> _Work to complete_
From the entries below, retype only the lines from the one with "green brush: 3 -> 4" through the one with "turquoise hammer: 3 -> 0", exactly as written.

> _Raw data_
=== Section Start ===
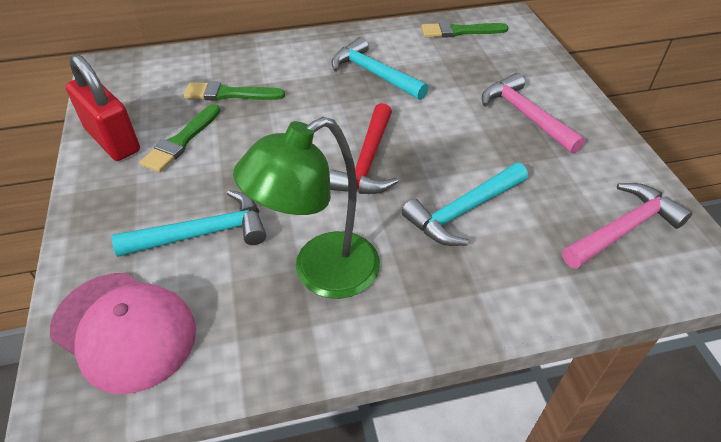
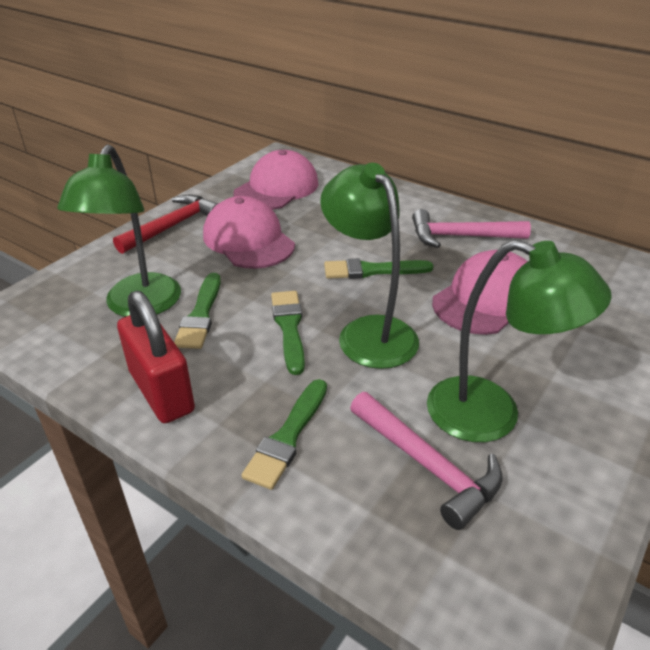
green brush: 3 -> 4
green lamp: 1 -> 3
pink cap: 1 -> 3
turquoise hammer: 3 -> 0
=== Section End ===
=== Section Start ===
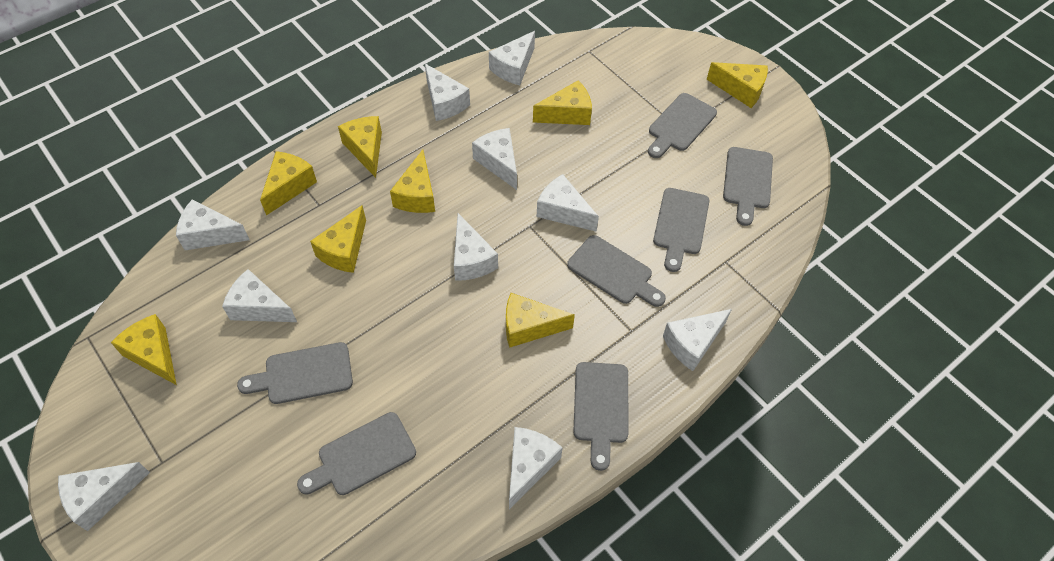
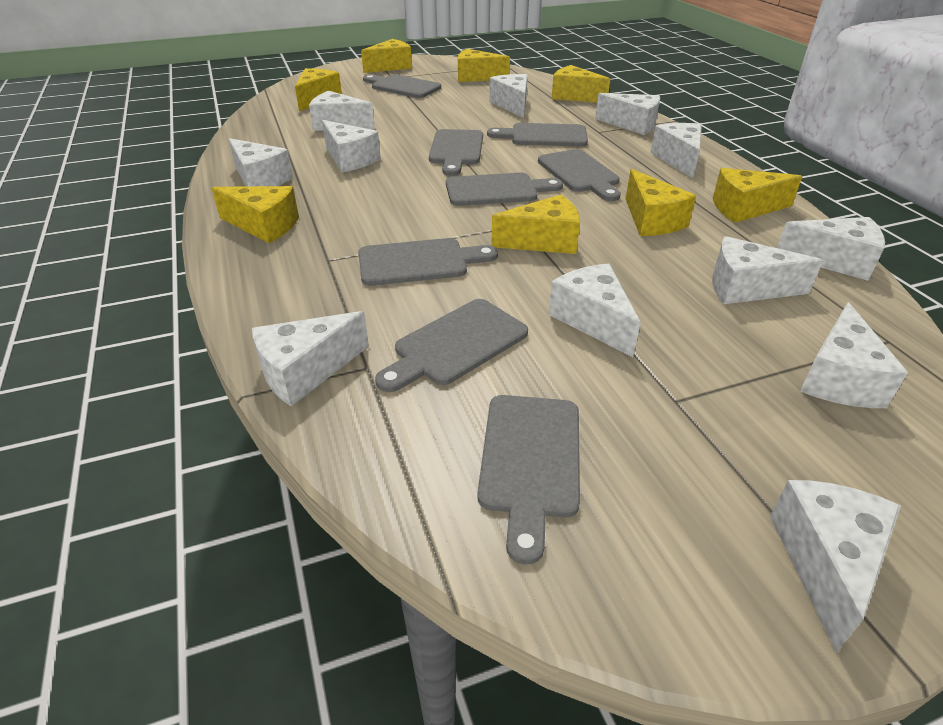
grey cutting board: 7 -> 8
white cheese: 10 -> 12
=== Section End ===
> _Task output_
green brush: 3 -> 4
green lamp: 1 -> 3
pink cap: 1 -> 3
turquoise hammer: 3 -> 0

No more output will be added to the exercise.